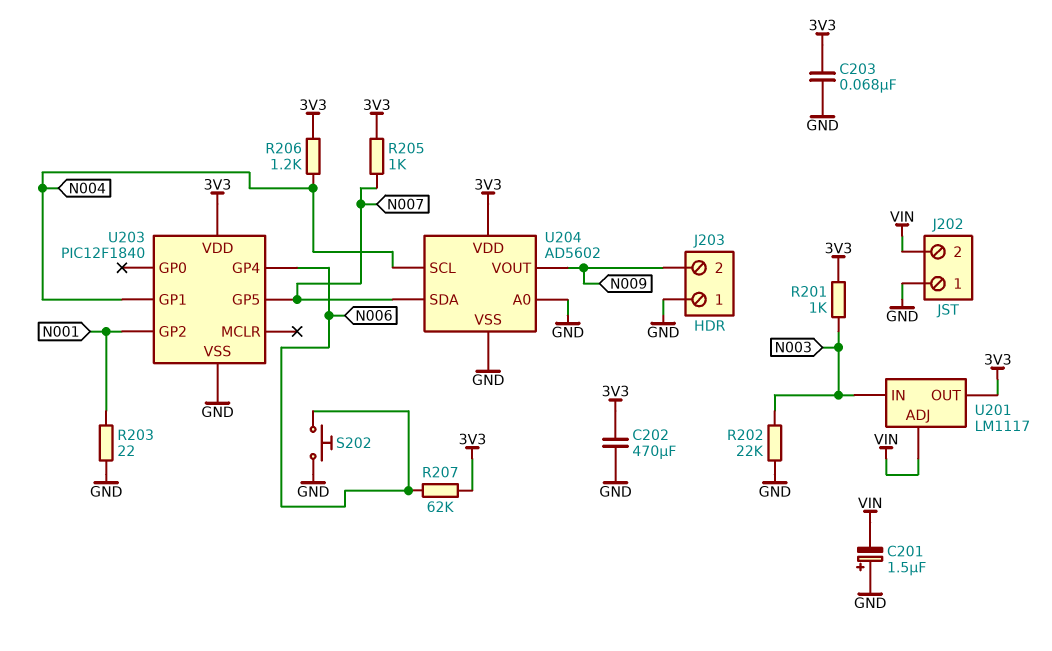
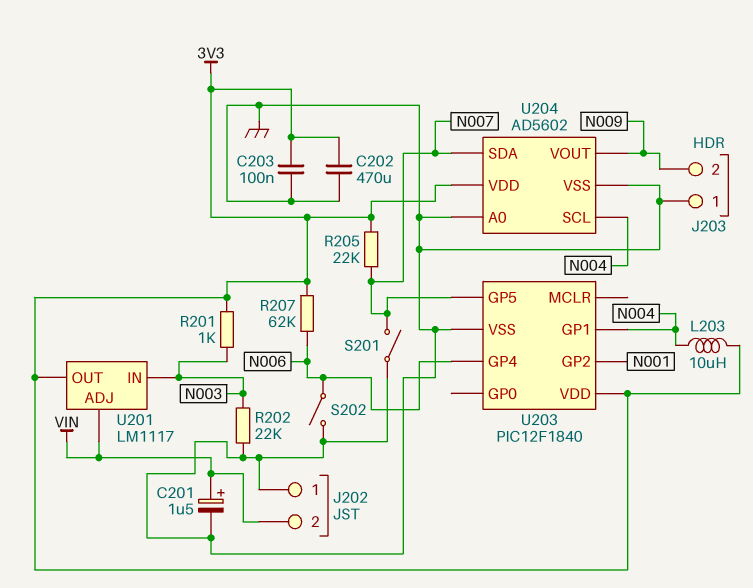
C201: 1.5uF (plus GND, minus VIN) -> 1.5uF (plus VIN, minus GND)
C203: 68nF (3V3, GND) -> 100nF (3V3, GND)
L203: none -> 10uH (3V3, N004)
R203: 22 (GND, N001) -> none
R205: 1k (3V3, N007) -> 22k (3V3, N007)
R206: 1.2k (3V3, N004) -> none
S201: none -> switch (GND, N007)
S202: button (GND, N006) -> switch (GND, N006)

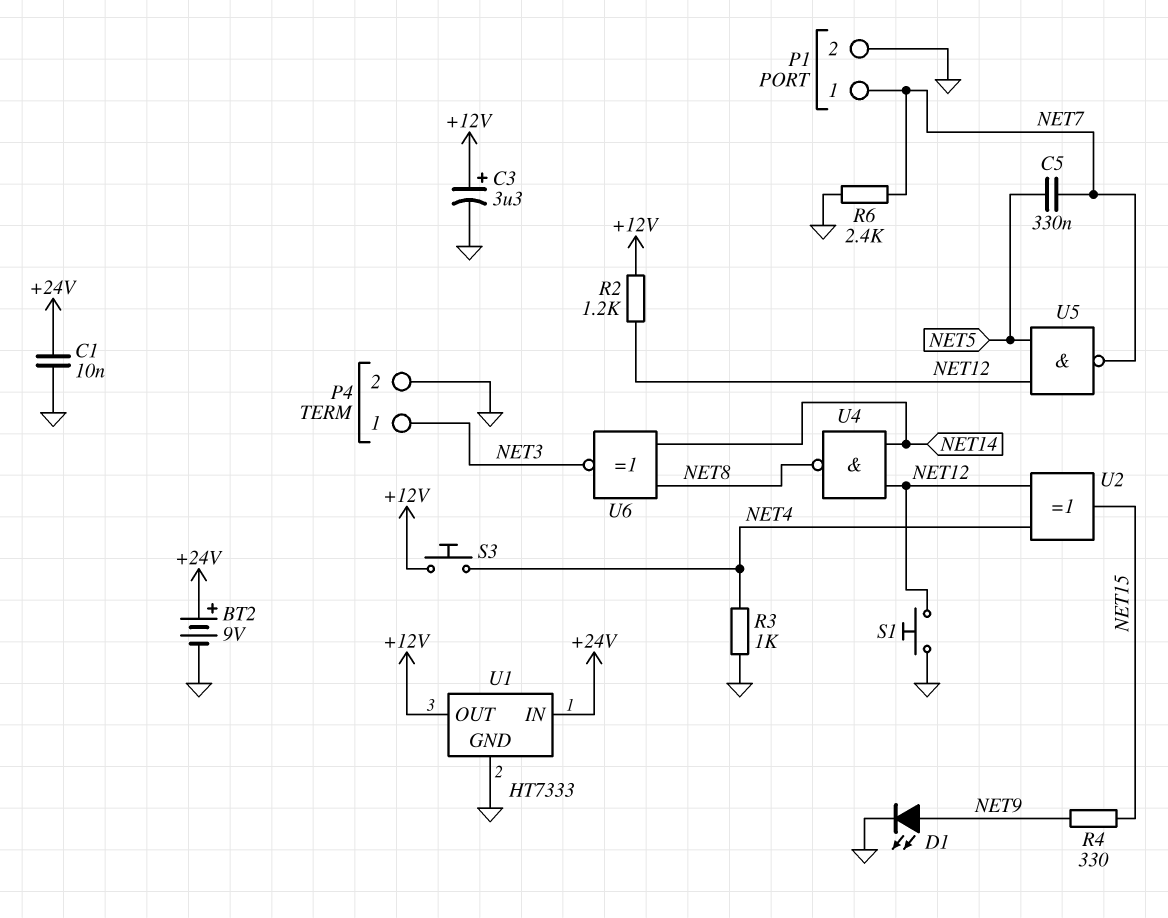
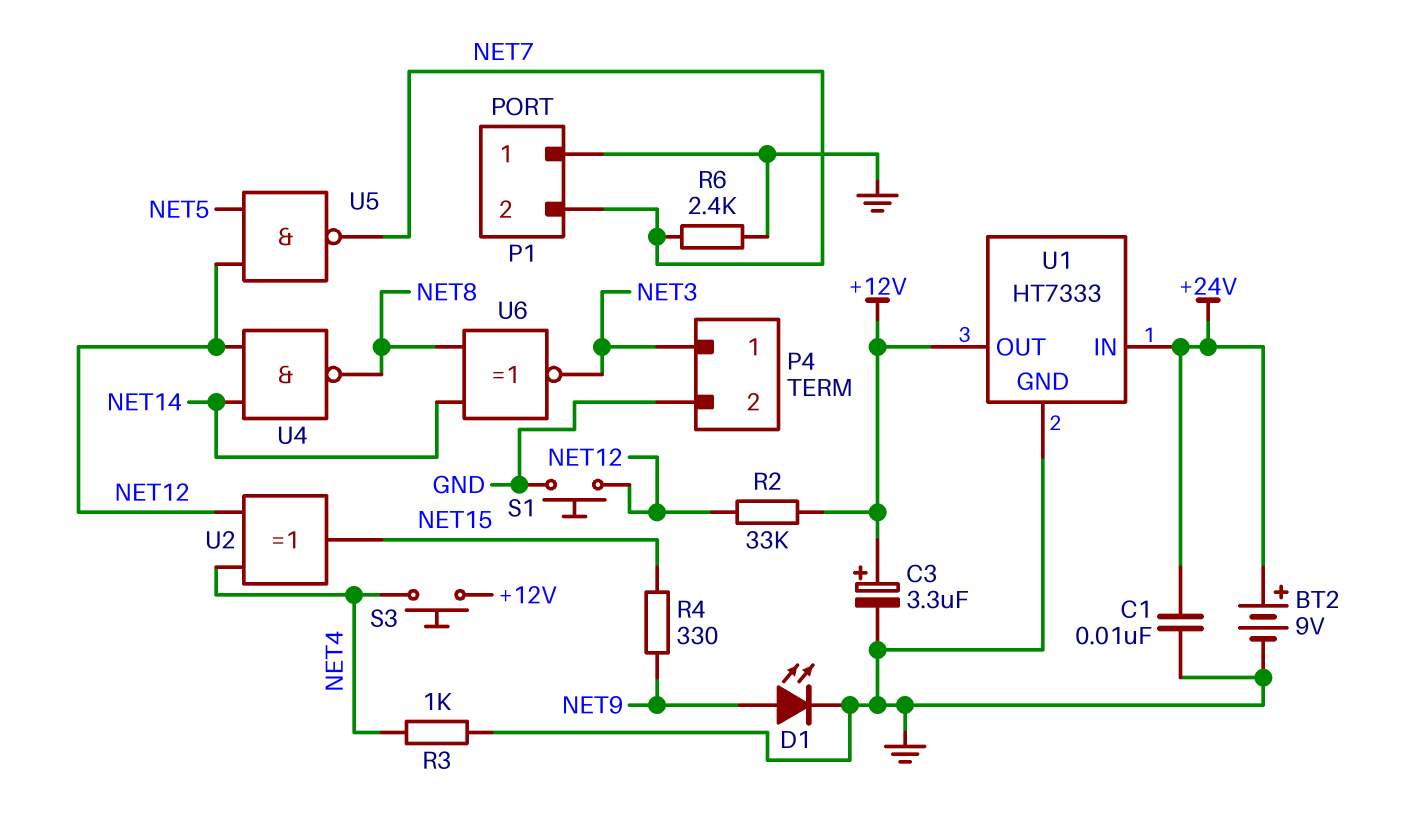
C5: 330nF (NET5, NET7) -> none
P1 pin 1: NET7 -> GND
P1 pin 2: GND -> NET7
R2: 1.2k (+12V, NET12) -> 33k (+12V, NET12)

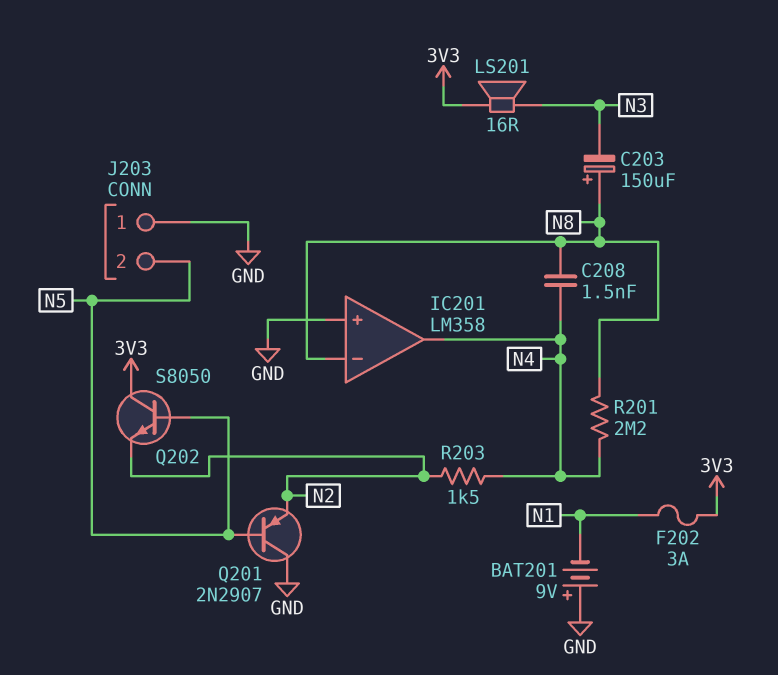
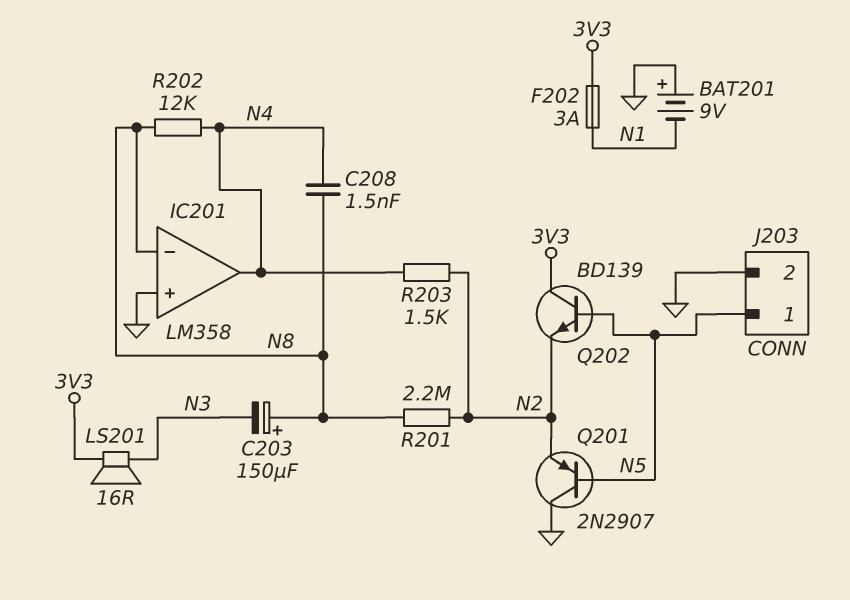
J203 pin 1: GND -> N5
J203 pin 2: N5 -> GND
Q202: NPN S8050 (B N5, C 3V3, E N2) -> NPN BD139 (B N5, C 3V3, E N2)
R201: 2.2M (N4, N8) -> 2.2M (N2, N8)
R202: none -> 12k (N4, N8)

- - - -

# Problem requirements
With the images removed, write out all of the material above exactly.

# Task output
C201: 1.5uF (plus GND, minus VIN) -> 1.5uF (plus VIN, minus GND)
C203: 68nF (3V3, GND) -> 100nF (3V3, GND)
L203: none -> 10uH (3V3, N004)
R203: 22 (GND, N001) -> none
R205: 1k (3V3, N007) -> 22k (3V3, N007)
R206: 1.2k (3V3, N004) -> none
S201: none -> switch (GND, N007)
S202: button (GND, N006) -> switch (GND, N006)

C5: 330nF (NET5, NET7) -> none
P1 pin 1: NET7 -> GND
P1 pin 2: GND -> NET7
R2: 1.2k (+12V, NET12) -> 33k (+12V, NET12)

J203 pin 1: GND -> N5
J203 pin 2: N5 -> GND
Q202: NPN S8050 (B N5, C 3V3, E N2) -> NPN BD139 (B N5, C 3V3, E N2)
R201: 2.2M (N4, N8) -> 2.2M (N2, N8)
R202: none -> 12k (N4, N8)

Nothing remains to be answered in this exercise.